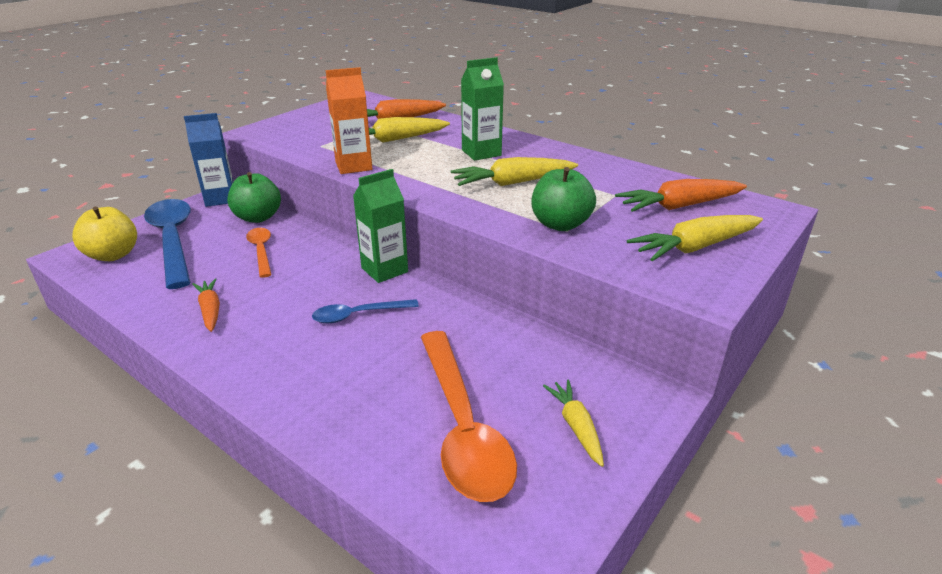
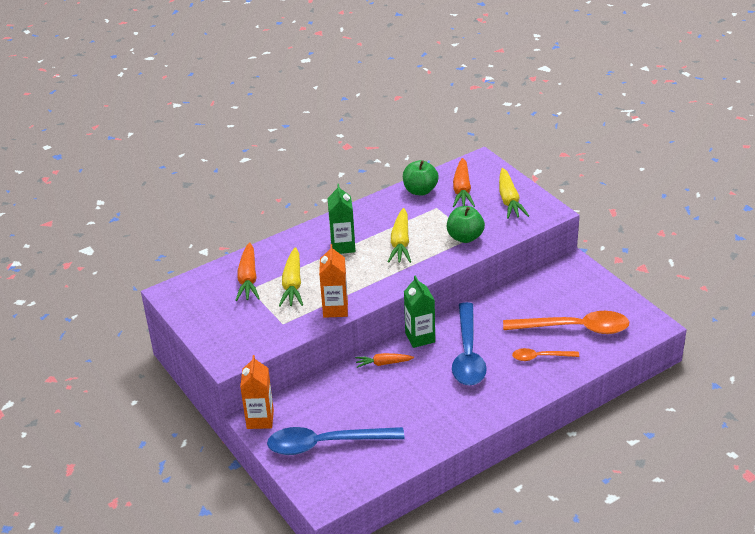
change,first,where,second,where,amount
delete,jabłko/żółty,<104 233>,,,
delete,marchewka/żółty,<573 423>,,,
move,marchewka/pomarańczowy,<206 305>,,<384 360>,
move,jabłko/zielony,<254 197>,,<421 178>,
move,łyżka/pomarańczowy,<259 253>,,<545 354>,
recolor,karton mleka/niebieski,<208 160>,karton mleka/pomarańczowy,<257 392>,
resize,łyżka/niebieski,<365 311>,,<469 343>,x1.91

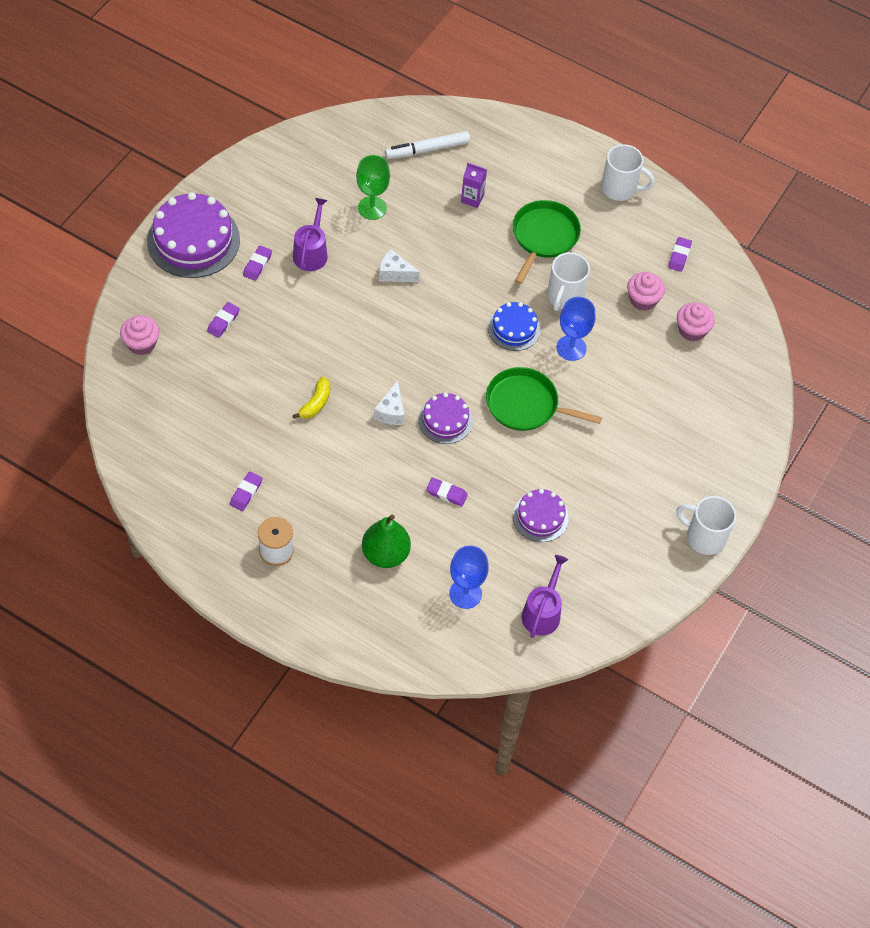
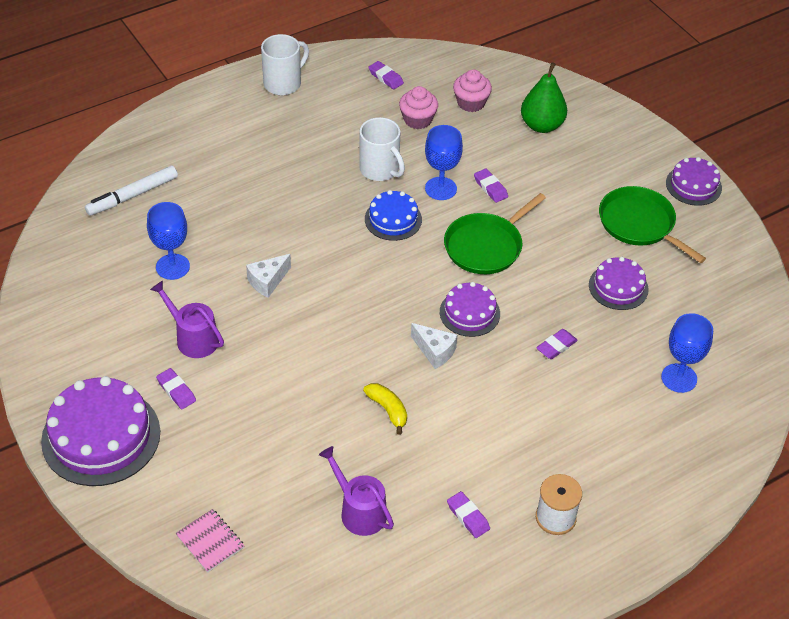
change,first,where,second,where,amount
delete,karton mleka/fioletowy,<474 185>,,,
move,gumka do mazania/fioletowy,<223 320>,,<491 185>,
move,gruszka/zielony,<386 541>,,<544 97>,
move,patelnia/zielony,<547 242>,,<652 224>,
move,konewka/fioletowy,<545 596>,,<356 491>,
replace,muffinka/różowy,<140 335>,zeszyt/różowy,<209 540>,
replace,kubek/biały,<706 525>,tort/fioletowy,<694 181>,
recolor,kielich/zielony,<373 187>,kielich/niebieski,<168 241>,
rotate,flamaster/biały,<427 145>,,<131 191>,45 degrees clockwise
——
### To do:
Which lines above carry the string "recolor"? Copy those lines.

### Your solution:
recolor,karton mleka/niebieski,<208 160>,karton mleka/pomarańczowy,<257 392>,
recolor,kielich/zielony,<373 187>,kielich/niebieski,<168 241>,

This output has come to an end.